[Records from a collection]
=== Begin Enclosure ===
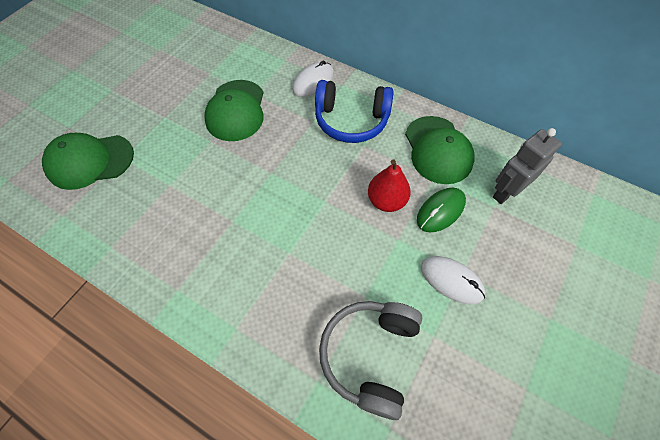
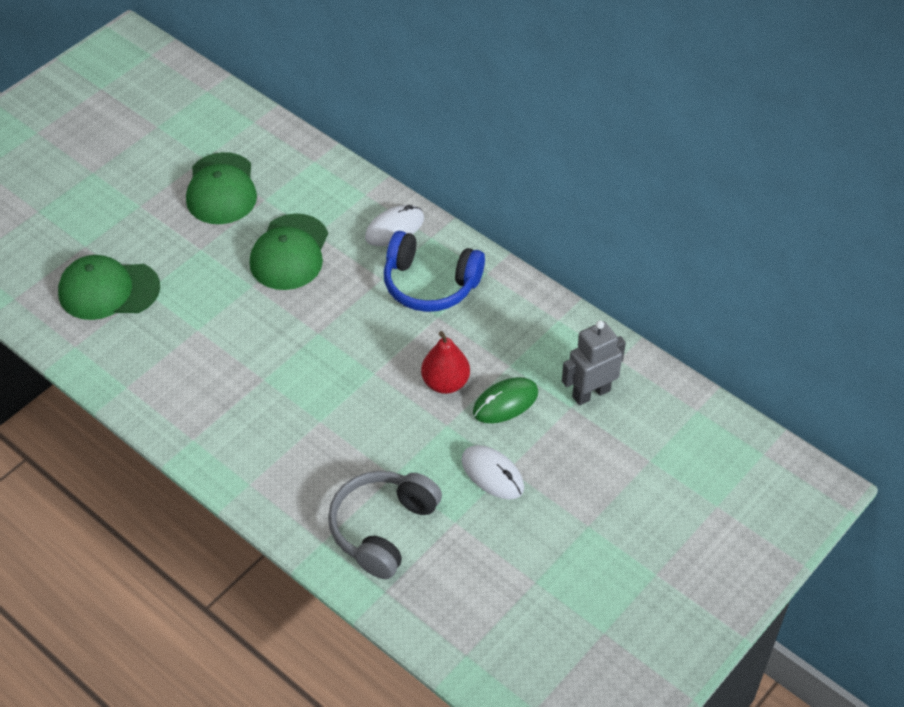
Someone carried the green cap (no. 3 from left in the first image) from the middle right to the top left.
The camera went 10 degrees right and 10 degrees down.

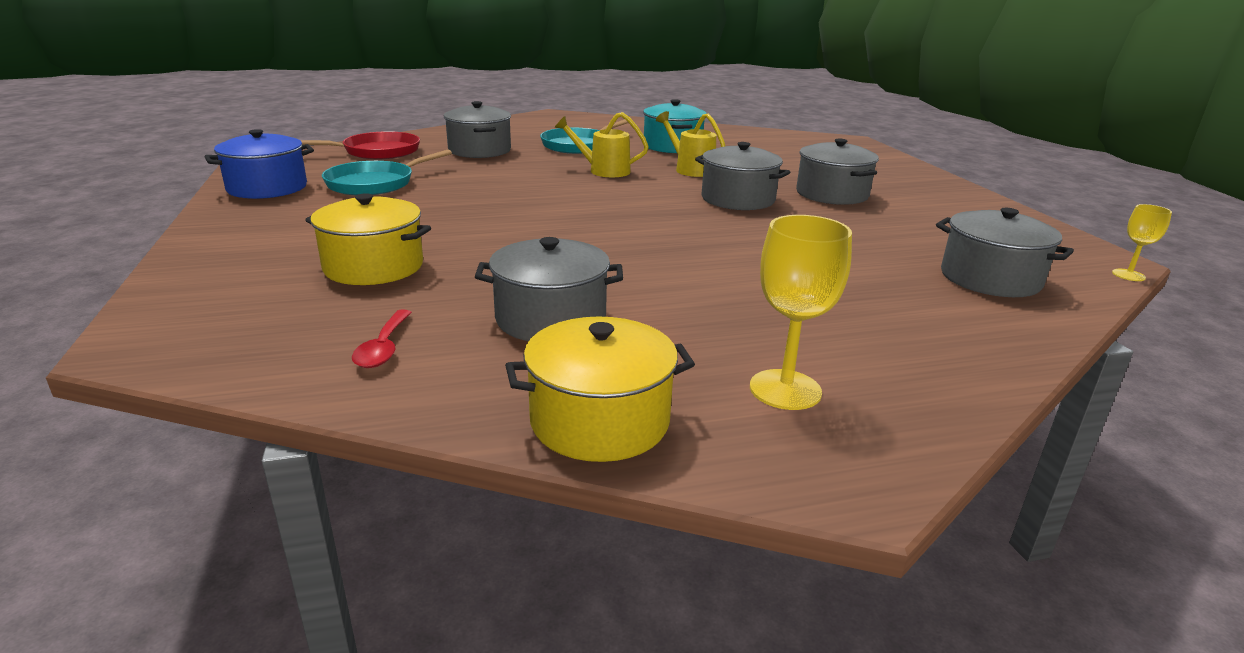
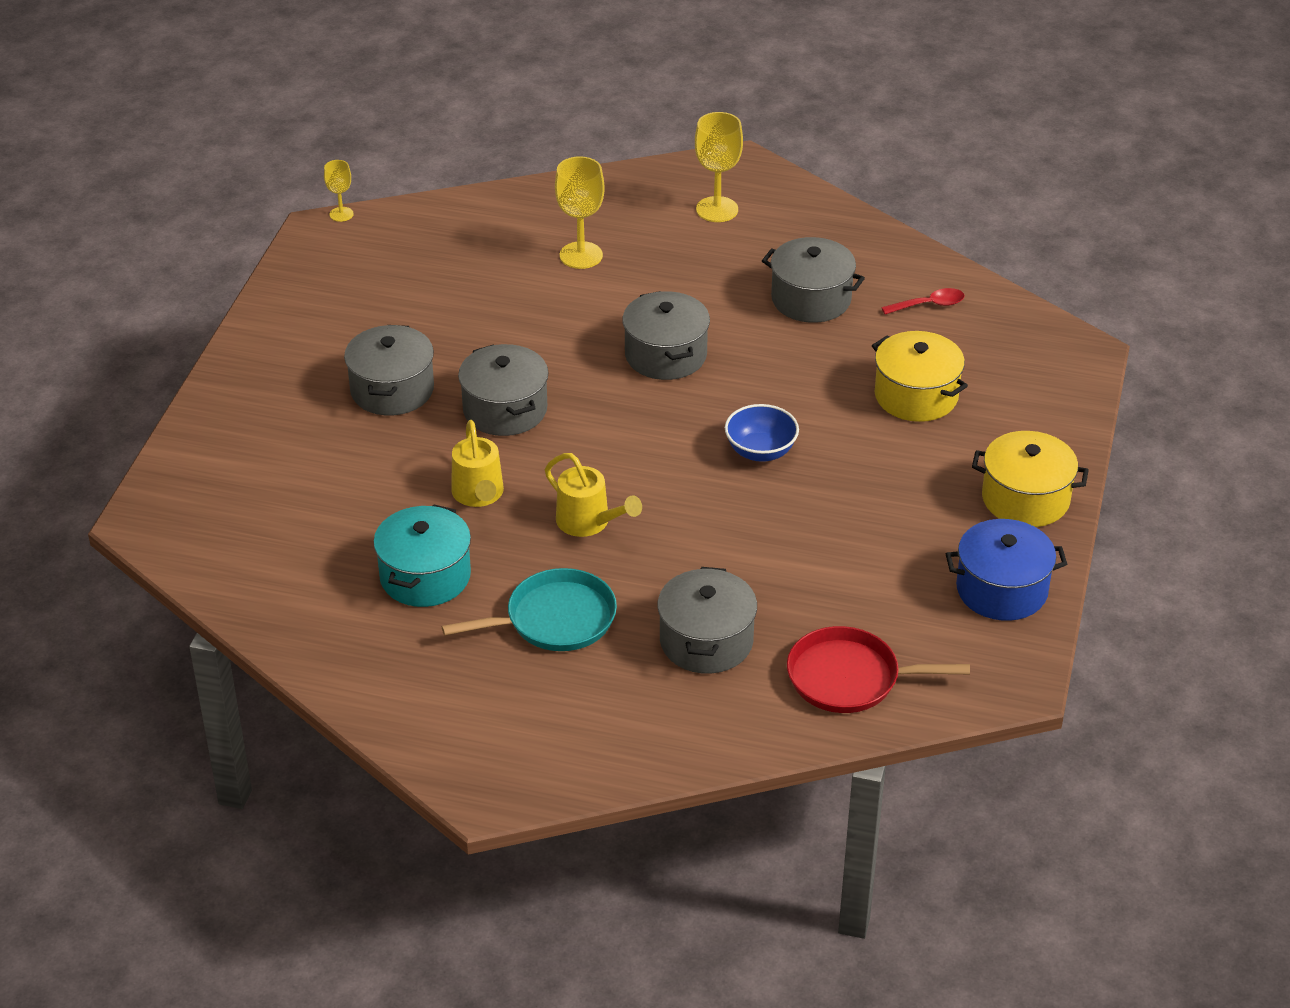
Someone took away the turquoise pan (no. 1 from left) at the top left.
Someone put down the yellow goblet (no. 2 from left) at the top centre.
Someone put down the blue bowl at the centre.
Someone carried the yellow pot (no. 2 from left) from the centre to the middle right.
Someone carried the grey pot (no. 5 from left in the first image) from the middle right to the top centre.
Someone rotated the red spoon at the middle left by 45 degrees clockwise.
The camera went 150 degrees left and 15 degrees up.

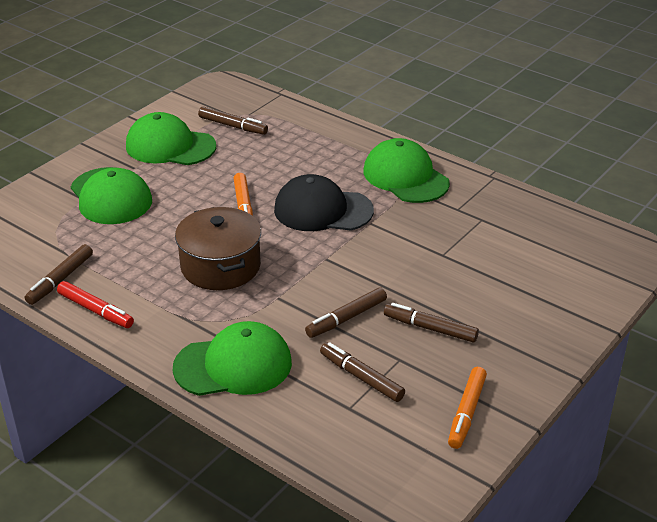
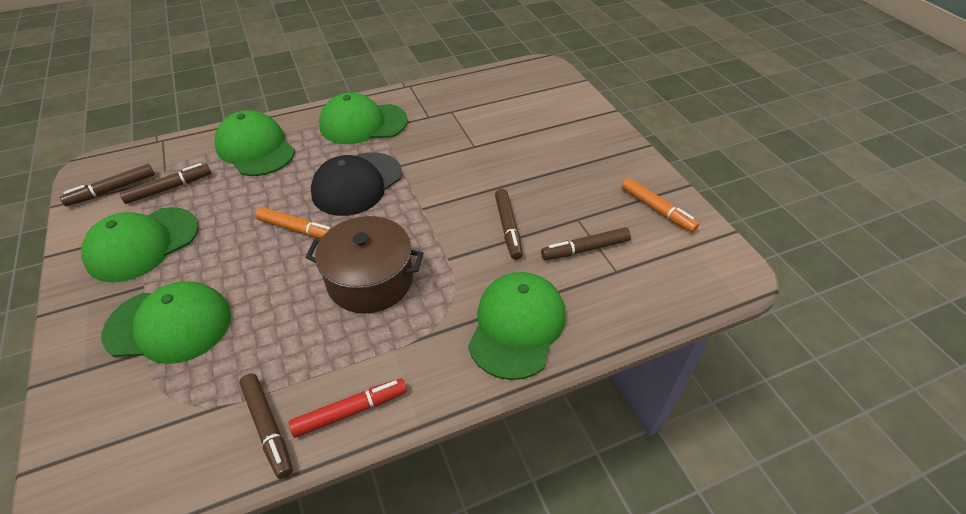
Someone put down the green cap (no. 3 from left) at the top left.
Someone carried the brown marker (no. 5 from left in the first image) from the centre to the middle left.
The camera went 60 degrees left and 10 degrees up.

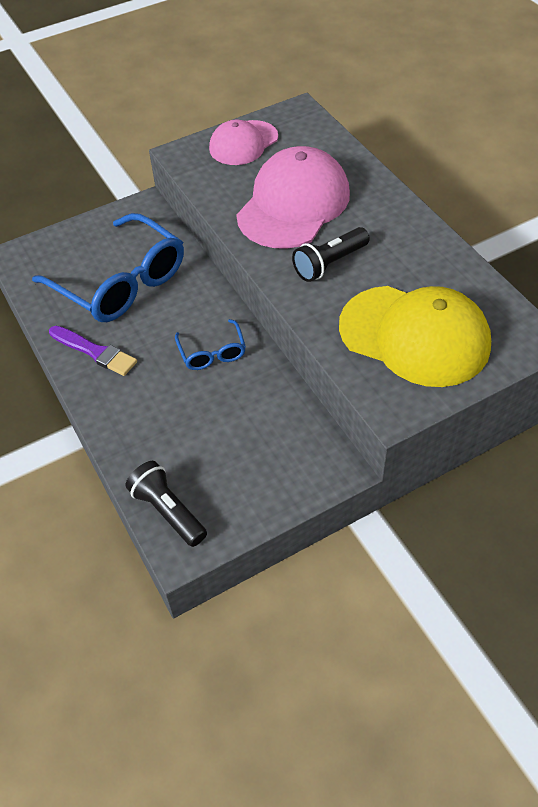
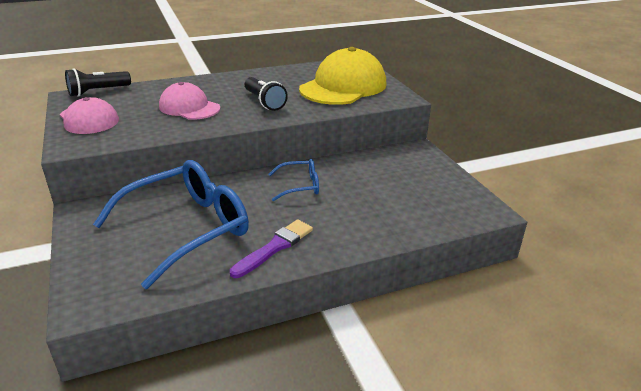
Someone carried the black flashlight (no. 1 from left) from the middle left to the top left.
Someone scaled the pink cap (no. 2 from left) at the top centre by 0.61.
The camera went 85 degrees left and 20 degrees down.

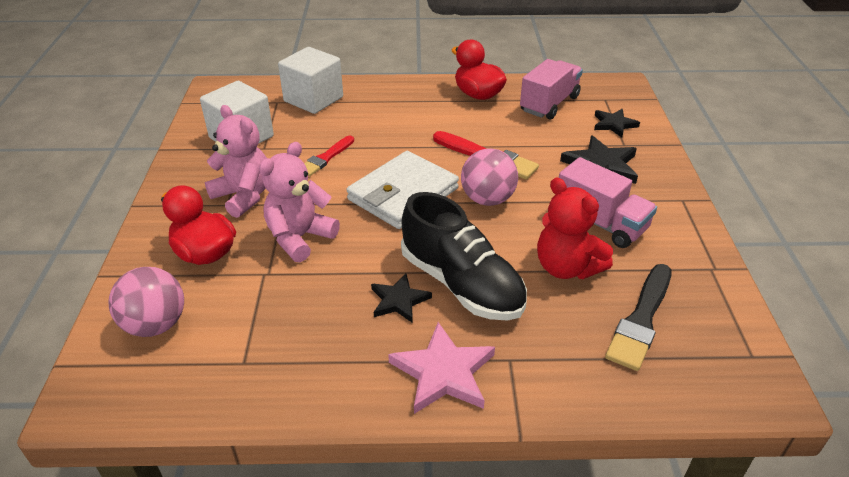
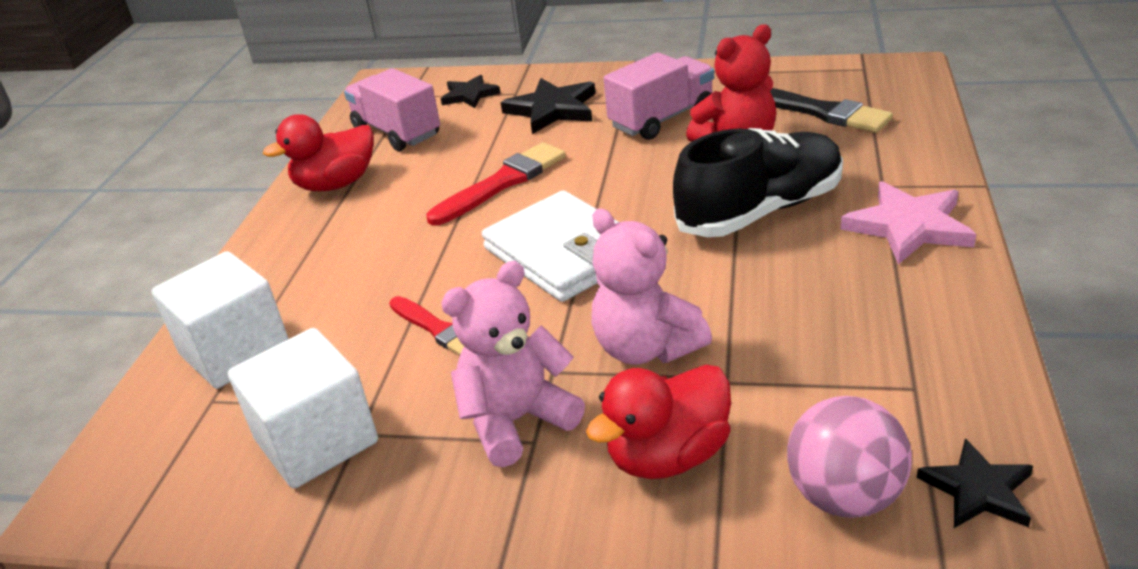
Someone took away the pink ball (no. 2 from left) at the centre.
Someone carried the black star (no. 1 from left in the first image) from the centre to the bottom right.
The camera went 75 degrees left and 5 degrees down.

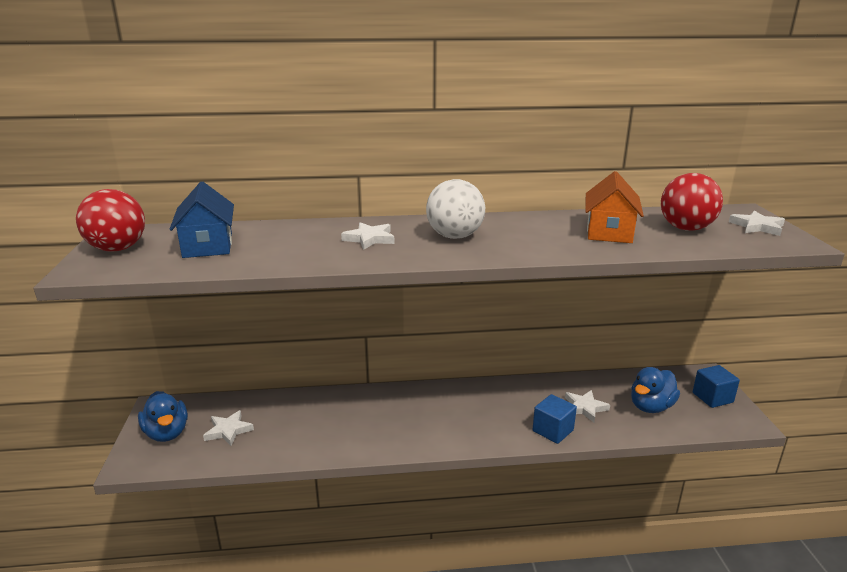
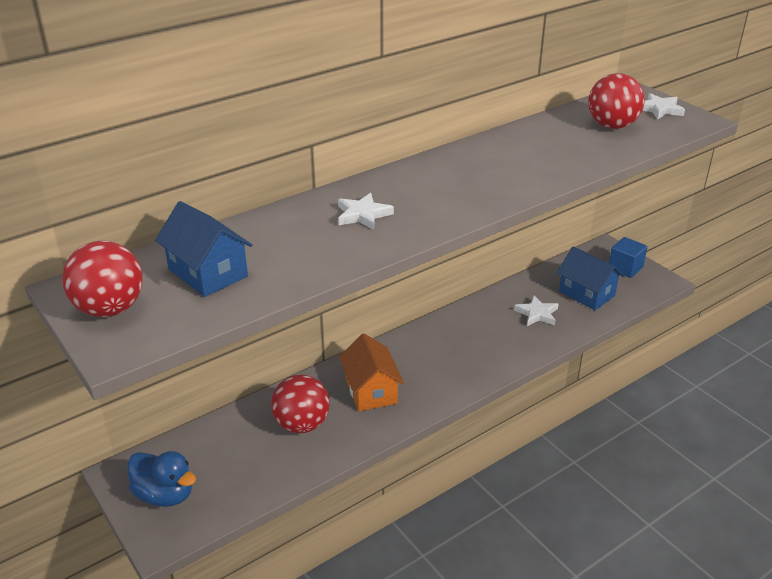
Someone took away the white star (no. 1 from left) at the bottom left.
Someone took away the white ball at the centre.
Someone took away the blue cube (no. 1 from left) at the bottom centre.
Someone put down the red ball (no. 2 from left) at the bottom centre.
Someone carried the orange house from the middle right to the centre.
Someone swapped the blue duck (no. 2 from left) at the bottom right for the blue house (no. 2 from left) at the middle right.
The camera went 30 degrees left and 10 degrees up.

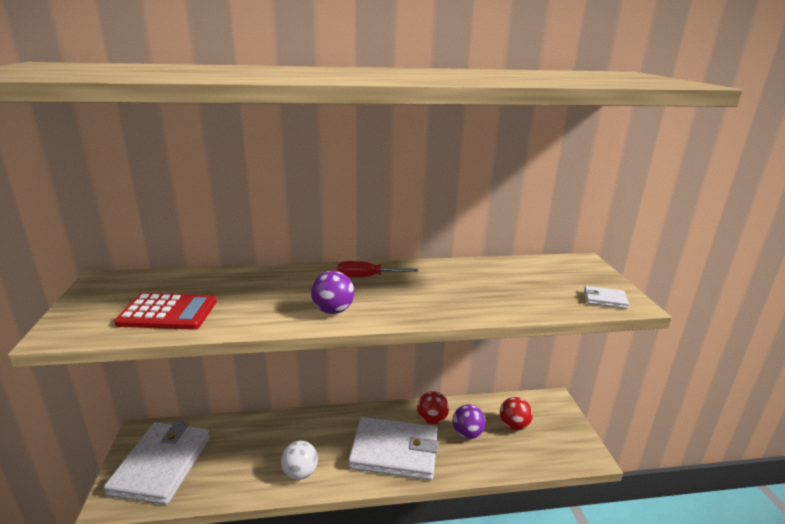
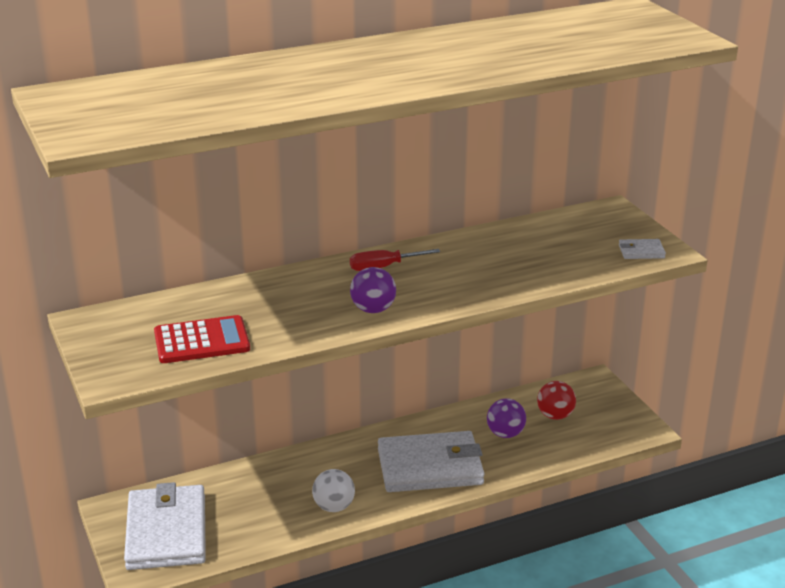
Someone took away the red ball (no. 1 from left) at the bottom centre.
The camera went 15 degrees left and 5 degrees up.

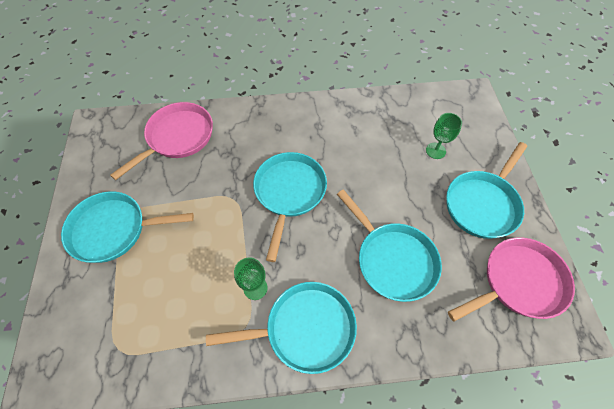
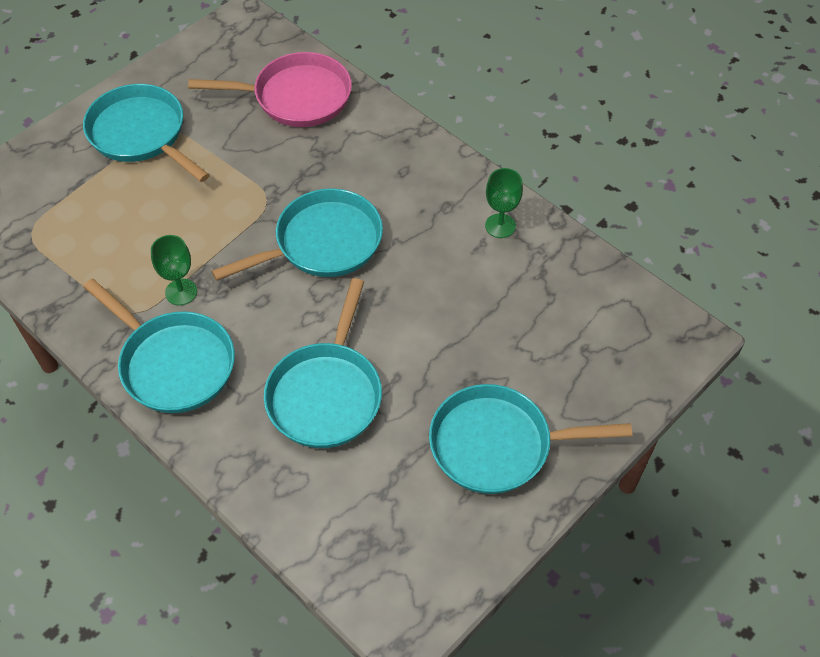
Someone took away the pink pan (no. 2 from left) at the bottom right.
Someone carried the green goblet (no. 2 from left) from the top right to the top centre.
The camera went 50 degrees right and 5 degrees down.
=== End Enclosure ===
Please copy, exactly and with nothing else, the lines above beginning at the line that has "Someone put down the blue bowl at the centre." and ending with the line that has "The camera went 150".

Someone put down the blue bowl at the centre.
Someone carried the yellow pot (no. 2 from left) from the centre to the middle right.
Someone carried the grey pot (no. 5 from left in the first image) from the middle right to the top centre.
Someone rotated the red spoon at the middle left by 45 degrees clockwise.
The camera went 150 degrees left and 15 degrees up.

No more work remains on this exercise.